**INSTRUCTIONS FOR THE TASK:** Please write out all the data exactly as shown.

[RECORDS SHOWN]

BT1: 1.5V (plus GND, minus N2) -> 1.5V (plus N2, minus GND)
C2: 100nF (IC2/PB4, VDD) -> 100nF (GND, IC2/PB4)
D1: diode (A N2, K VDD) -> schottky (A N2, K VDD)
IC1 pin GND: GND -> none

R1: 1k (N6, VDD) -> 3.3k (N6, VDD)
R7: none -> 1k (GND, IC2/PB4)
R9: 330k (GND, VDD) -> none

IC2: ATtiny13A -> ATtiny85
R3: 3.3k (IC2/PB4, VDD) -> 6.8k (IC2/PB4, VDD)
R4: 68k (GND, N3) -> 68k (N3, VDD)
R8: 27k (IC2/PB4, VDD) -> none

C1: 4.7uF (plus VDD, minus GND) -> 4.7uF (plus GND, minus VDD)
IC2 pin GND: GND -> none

[/RECORDS SHOWN]

**ANSWER:**
BT1: 1.5V (plus GND, minus N2) -> 1.5V (plus N2, minus GND)
C2: 100nF (IC2/PB4, VDD) -> 100nF (GND, IC2/PB4)
D1: diode (A N2, K VDD) -> schottky (A N2, K VDD)
IC1 pin GND: GND -> none

R1: 1k (N6, VDD) -> 3.3k (N6, VDD)
R7: none -> 1k (GND, IC2/PB4)
R9: 330k (GND, VDD) -> none

IC2: ATtiny13A -> ATtiny85
R3: 3.3k (IC2/PB4, VDD) -> 6.8k (IC2/PB4, VDD)
R4: 68k (GND, N3) -> 68k (N3, VDD)
R8: 27k (IC2/PB4, VDD) -> none

C1: 4.7uF (plus VDD, minus GND) -> 4.7uF (plus GND, minus VDD)
IC2 pin GND: GND -> none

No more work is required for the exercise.